/---

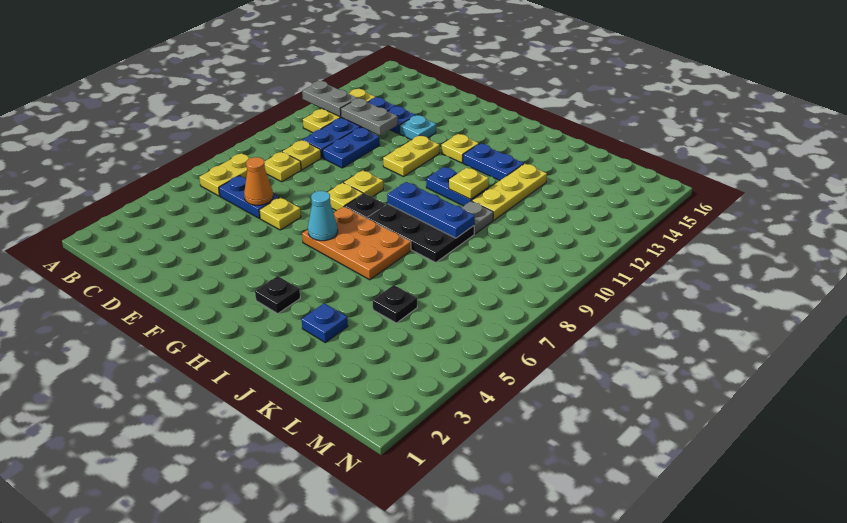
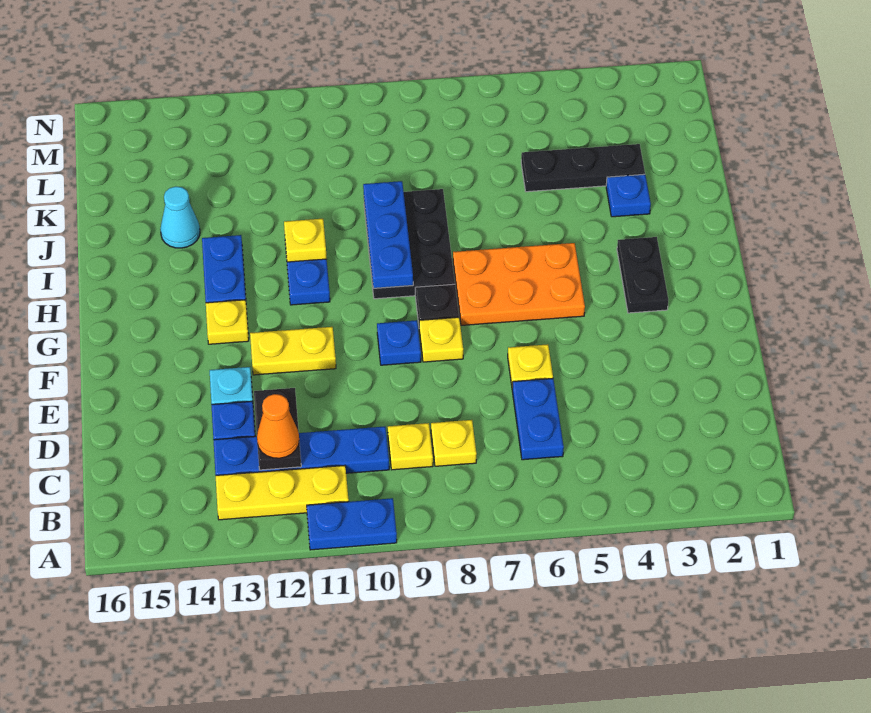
grey plate A12:B12 level 2 -> none
yellow plate B6:B7 level 1 -> none
grey plate C12:D12 level 2 -> black plate C12:D12 level 2
orange cone D6 level 2 -> orange cone C12 level 3
blue plate D10:D11 level 1 -> blue plate A10:A11 level 1
yellow plate F9 level 1 -> blue plate F9 level 1
orange plate G6:I7 level 1 -> orange plate G5:H7 level 1
cyan cone G6 level 2 -> cyan cone J14 level 1
black plate H3 level 1 -> black plate G3:H3 level 1
grey plate J10 level 1 -> none
yellow plate J11:J13 level 1 -> none
black plate K5 level 1 -> black plate K3:K5 level 1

\---

■ REQUIRED WORK ■
Whenever a line of the material holds the word "black", copy it out.

■ COMPLETED TASK ■
grey plate C12:D12 level 2 -> black plate C12:D12 level 2
black plate H3 level 1 -> black plate G3:H3 level 1
black plate K5 level 1 -> black plate K3:K5 level 1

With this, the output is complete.